**ABOUT THIS TASK:** Please restate, word for word, the lines below that begin at the one with "SW5: switch (GND, IC3/PB0)" and end at the one with "R4: 910 (N003, N004) -> 1k (N003, N004)". Leave out all other lines.
^^^^
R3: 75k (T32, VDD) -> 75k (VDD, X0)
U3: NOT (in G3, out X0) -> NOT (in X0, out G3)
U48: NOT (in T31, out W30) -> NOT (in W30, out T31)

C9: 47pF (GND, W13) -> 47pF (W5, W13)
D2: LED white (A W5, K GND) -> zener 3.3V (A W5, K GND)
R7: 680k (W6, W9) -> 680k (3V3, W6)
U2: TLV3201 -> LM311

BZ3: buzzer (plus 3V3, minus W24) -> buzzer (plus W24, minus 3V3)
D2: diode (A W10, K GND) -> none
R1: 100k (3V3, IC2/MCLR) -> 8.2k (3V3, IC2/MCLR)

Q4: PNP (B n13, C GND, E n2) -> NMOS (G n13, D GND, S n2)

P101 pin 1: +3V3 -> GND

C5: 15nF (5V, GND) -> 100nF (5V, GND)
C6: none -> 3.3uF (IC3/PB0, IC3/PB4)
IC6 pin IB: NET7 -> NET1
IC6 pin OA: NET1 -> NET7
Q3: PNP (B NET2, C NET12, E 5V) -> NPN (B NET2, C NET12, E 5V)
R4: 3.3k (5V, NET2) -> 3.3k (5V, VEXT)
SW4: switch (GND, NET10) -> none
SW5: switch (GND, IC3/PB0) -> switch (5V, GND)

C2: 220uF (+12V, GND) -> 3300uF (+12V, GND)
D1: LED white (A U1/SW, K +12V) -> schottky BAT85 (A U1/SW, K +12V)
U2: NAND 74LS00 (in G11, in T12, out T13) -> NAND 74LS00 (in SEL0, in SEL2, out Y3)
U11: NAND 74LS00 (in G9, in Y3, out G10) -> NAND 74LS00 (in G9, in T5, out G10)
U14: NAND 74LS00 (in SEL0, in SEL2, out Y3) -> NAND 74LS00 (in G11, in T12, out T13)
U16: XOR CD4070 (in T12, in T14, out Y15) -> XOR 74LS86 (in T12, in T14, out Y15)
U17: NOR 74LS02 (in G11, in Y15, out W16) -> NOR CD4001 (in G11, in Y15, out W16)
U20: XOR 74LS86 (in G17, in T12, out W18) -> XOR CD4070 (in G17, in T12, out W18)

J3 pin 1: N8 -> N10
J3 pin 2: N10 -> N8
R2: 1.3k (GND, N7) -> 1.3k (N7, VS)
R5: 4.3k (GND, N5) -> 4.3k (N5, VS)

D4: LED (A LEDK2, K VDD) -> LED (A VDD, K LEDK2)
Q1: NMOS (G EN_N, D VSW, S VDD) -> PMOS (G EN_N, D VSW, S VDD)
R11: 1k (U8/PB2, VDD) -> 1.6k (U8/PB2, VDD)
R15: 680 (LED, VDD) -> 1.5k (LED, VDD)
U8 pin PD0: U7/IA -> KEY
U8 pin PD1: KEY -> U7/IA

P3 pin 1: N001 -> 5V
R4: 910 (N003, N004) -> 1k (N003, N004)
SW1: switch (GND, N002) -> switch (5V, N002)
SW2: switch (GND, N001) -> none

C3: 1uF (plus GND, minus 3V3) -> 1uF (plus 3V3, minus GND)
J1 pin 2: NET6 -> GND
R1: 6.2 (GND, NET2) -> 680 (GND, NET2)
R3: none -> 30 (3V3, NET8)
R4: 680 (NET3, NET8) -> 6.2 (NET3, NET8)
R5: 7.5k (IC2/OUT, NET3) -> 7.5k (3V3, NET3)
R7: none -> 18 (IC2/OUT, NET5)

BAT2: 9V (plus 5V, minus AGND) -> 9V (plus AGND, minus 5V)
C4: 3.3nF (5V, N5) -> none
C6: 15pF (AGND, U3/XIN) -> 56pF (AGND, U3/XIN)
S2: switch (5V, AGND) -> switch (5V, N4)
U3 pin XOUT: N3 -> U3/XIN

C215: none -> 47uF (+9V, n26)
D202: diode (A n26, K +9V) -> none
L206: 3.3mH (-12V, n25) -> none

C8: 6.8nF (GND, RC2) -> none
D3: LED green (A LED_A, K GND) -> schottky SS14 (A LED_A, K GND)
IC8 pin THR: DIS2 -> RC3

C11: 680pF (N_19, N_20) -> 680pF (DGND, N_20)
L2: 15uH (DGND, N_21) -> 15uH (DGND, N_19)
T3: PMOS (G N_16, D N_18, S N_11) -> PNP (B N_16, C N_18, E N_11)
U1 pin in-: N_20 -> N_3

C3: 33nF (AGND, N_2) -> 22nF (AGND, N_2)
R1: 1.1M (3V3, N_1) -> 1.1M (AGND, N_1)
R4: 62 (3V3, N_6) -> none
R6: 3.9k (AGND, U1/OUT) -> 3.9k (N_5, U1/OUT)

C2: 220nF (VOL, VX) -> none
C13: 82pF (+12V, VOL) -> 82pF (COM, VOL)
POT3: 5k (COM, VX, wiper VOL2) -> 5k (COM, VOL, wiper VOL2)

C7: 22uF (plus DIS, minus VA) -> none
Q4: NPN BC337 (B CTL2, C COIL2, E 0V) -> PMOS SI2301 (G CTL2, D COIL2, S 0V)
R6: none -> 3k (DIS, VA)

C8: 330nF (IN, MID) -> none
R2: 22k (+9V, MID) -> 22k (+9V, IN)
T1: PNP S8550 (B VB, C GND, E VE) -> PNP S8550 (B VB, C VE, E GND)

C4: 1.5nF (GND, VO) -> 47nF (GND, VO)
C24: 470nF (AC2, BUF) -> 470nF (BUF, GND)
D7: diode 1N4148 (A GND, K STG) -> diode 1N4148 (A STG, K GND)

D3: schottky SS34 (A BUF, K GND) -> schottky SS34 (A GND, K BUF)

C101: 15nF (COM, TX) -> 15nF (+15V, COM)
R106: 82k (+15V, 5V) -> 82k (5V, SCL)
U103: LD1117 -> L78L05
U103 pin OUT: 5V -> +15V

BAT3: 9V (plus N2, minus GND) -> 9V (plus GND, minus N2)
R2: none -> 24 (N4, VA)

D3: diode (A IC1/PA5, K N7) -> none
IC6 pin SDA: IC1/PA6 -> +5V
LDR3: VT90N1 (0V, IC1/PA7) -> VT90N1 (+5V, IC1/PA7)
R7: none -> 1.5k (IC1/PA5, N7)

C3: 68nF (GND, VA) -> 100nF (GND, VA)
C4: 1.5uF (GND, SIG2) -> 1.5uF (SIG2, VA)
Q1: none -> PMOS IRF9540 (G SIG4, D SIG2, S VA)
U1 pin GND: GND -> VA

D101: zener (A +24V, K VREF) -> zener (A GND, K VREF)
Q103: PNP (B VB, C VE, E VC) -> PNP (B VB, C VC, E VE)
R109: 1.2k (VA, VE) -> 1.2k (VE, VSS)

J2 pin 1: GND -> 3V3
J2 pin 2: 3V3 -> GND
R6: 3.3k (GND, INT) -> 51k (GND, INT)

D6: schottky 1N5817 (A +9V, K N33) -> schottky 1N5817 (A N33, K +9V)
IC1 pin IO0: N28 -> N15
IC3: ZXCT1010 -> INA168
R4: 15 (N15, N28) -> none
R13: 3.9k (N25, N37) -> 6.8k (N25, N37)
^^^^
**PROBLEM SOLUTION:**
SW5: switch (GND, IC3/PB0) -> switch (5V, GND)

C2: 220uF (+12V, GND) -> 3300uF (+12V, GND)
D1: LED white (A U1/SW, K +12V) -> schottky BAT85 (A U1/SW, K +12V)
U2: NAND 74LS00 (in G11, in T12, out T13) -> NAND 74LS00 (in SEL0, in SEL2, out Y3)
U11: NAND 74LS00 (in G9, in Y3, out G10) -> NAND 74LS00 (in G9, in T5, out G10)
U14: NAND 74LS00 (in SEL0, in SEL2, out Y3) -> NAND 74LS00 (in G11, in T12, out T13)
U16: XOR CD4070 (in T12, in T14, out Y15) -> XOR 74LS86 (in T12, in T14, out Y15)
U17: NOR 74LS02 (in G11, in Y15, out W16) -> NOR CD4001 (in G11, in Y15, out W16)
U20: XOR 74LS86 (in G17, in T12, out W18) -> XOR CD4070 (in G17, in T12, out W18)

J3 pin 1: N8 -> N10
J3 pin 2: N10 -> N8
R2: 1.3k (GND, N7) -> 1.3k (N7, VS)
R5: 4.3k (GND, N5) -> 4.3k (N5, VS)

D4: LED (A LEDK2, K VDD) -> LED (A VDD, K LEDK2)
Q1: NMOS (G EN_N, D VSW, S VDD) -> PMOS (G EN_N, D VSW, S VDD)
R11: 1k (U8/PB2, VDD) -> 1.6k (U8/PB2, VDD)
R15: 680 (LED, VDD) -> 1.5k (LED, VDD)
U8 pin PD0: U7/IA -> KEY
U8 pin PD1: KEY -> U7/IA

P3 pin 1: N001 -> 5V
R4: 910 (N003, N004) -> 1k (N003, N004)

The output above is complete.